• **Assignment**: A faithful, complete transcript of the entries below, without pictures, should be returned.

• **Records provided**:
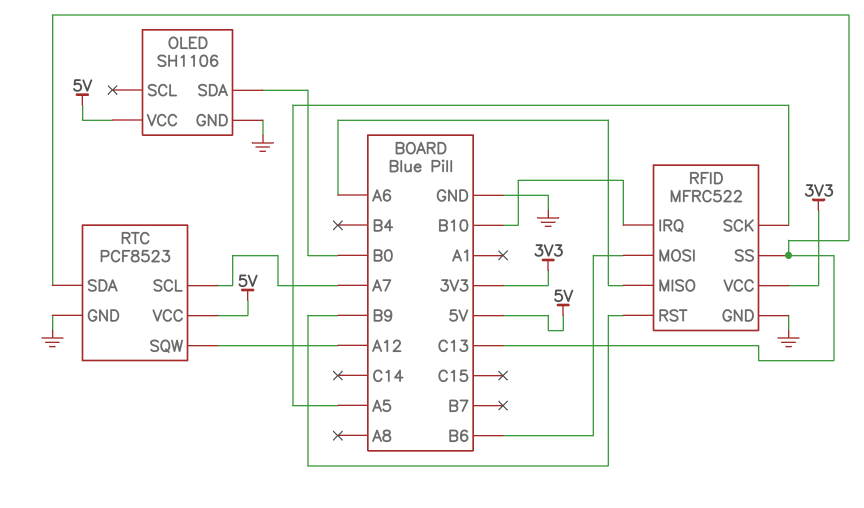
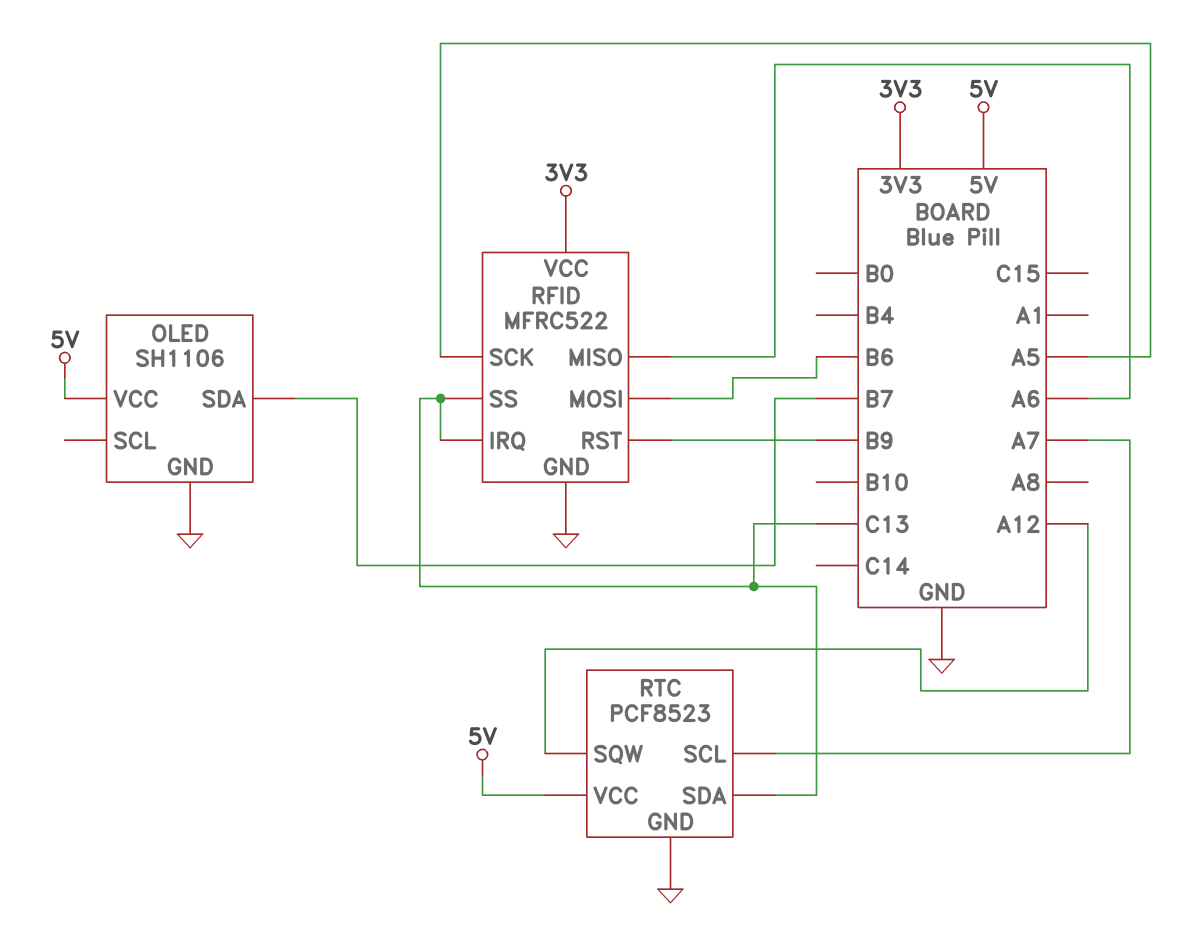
OLED pin SDA: B0 -> B7
RFID pin IRQ: B10 -> C13

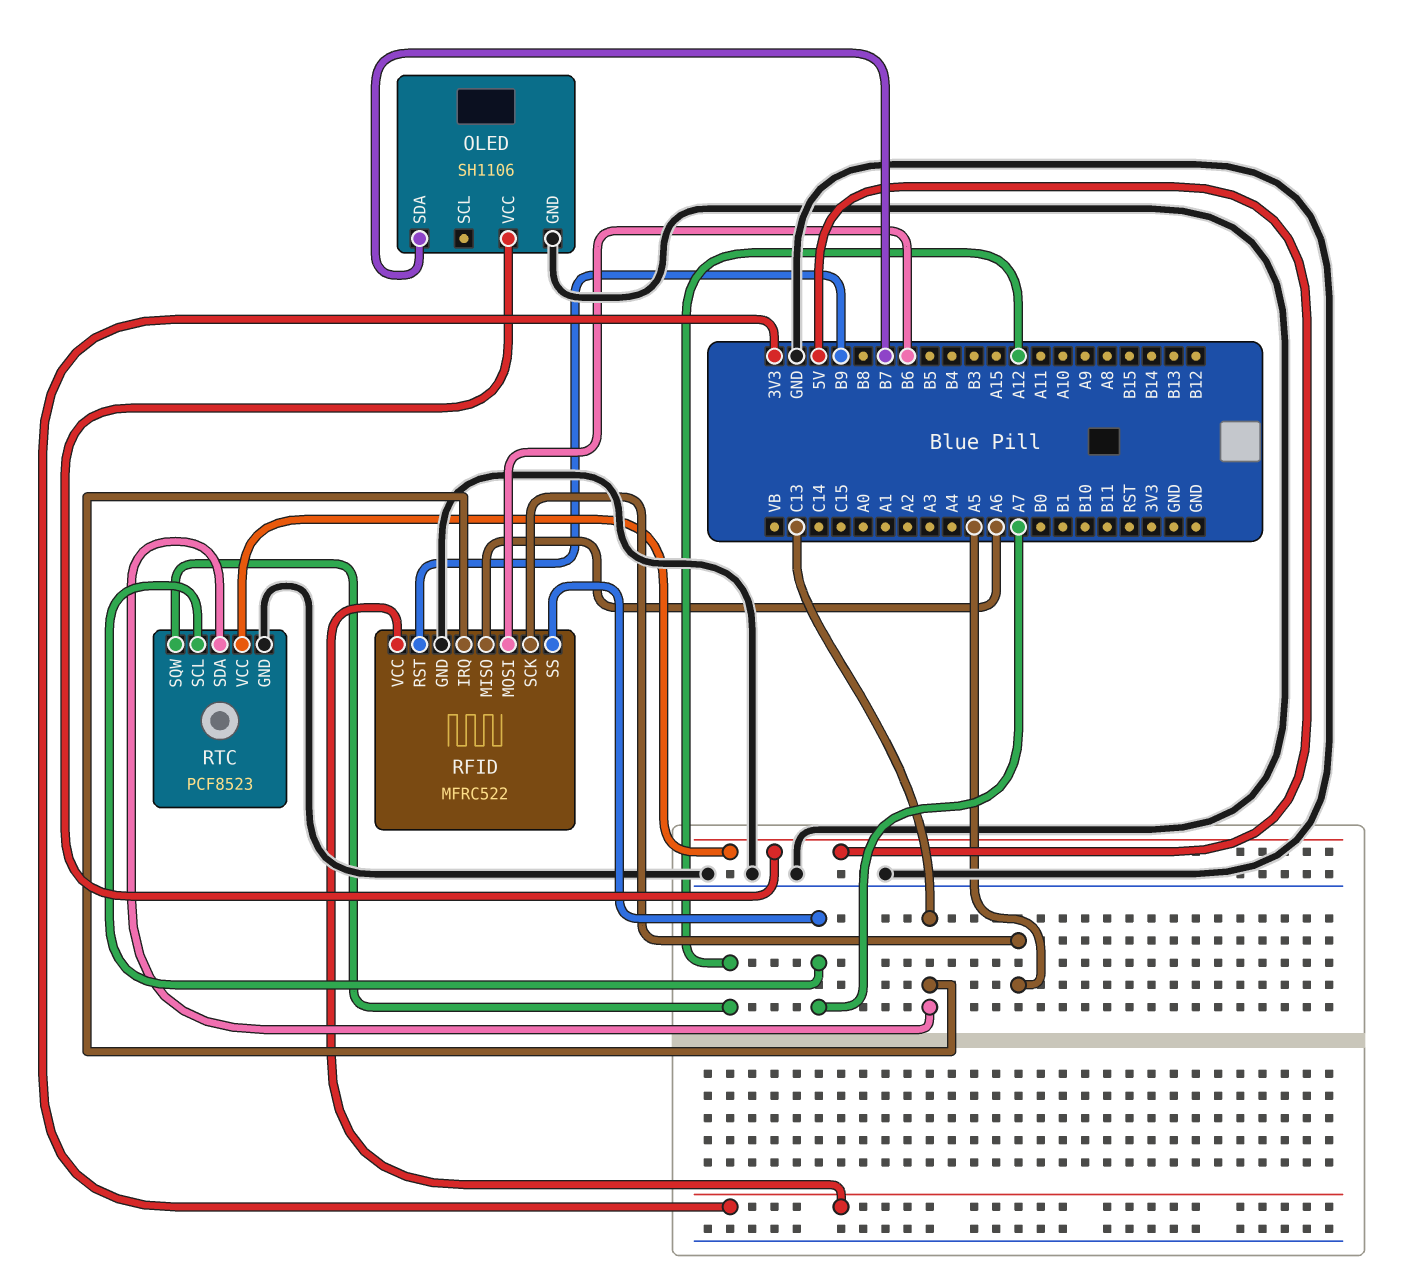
RFID pin SS: C13 -> A7

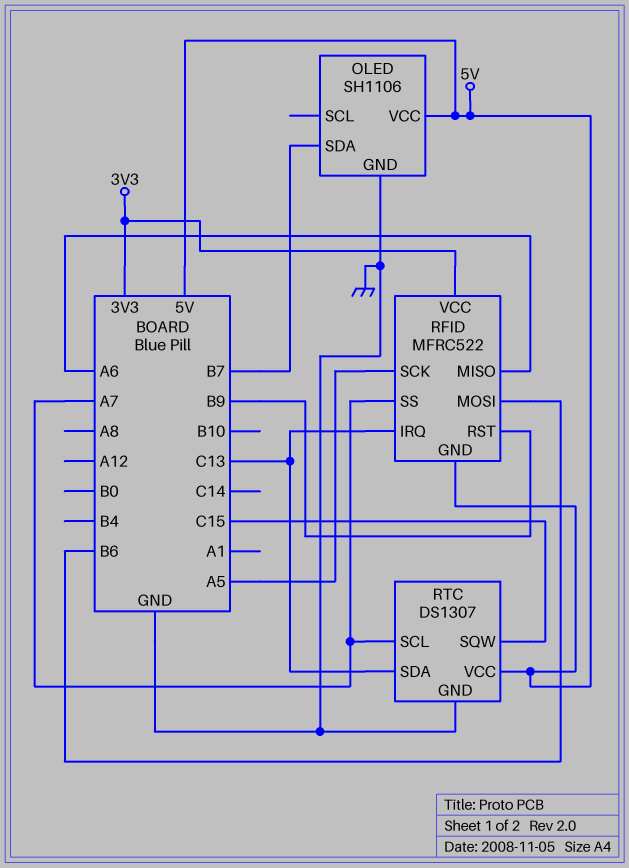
RFID pin GND: GND -> 5V
RTC: PCF8523 -> DS1307
RTC pin SQW: A12 -> C15

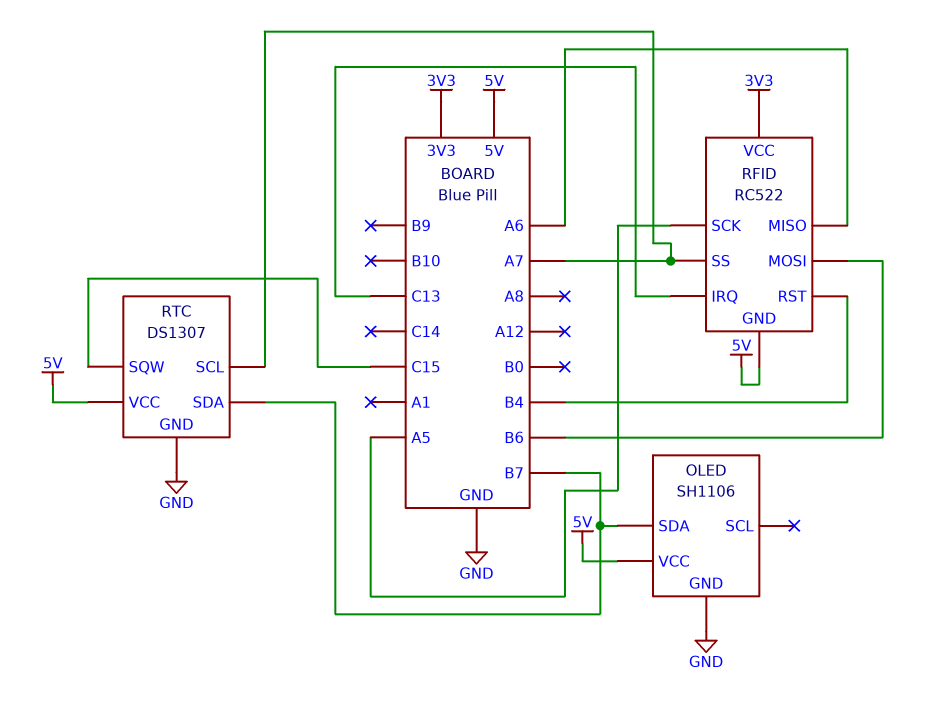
RFID: MFRC522 -> RC522
RFID pin RST: B9 -> B4
RTC pin SDA: C13 -> B7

• **Result of this task**:
OLED pin SDA: B0 -> B7
RFID pin IRQ: B10 -> C13

RFID pin SS: C13 -> A7

RFID pin GND: GND -> 5V
RTC: PCF8523 -> DS1307
RTC pin SQW: A12 -> C15

RFID: MFRC522 -> RC522
RFID pin RST: B9 -> B4
RTC pin SDA: C13 -> B7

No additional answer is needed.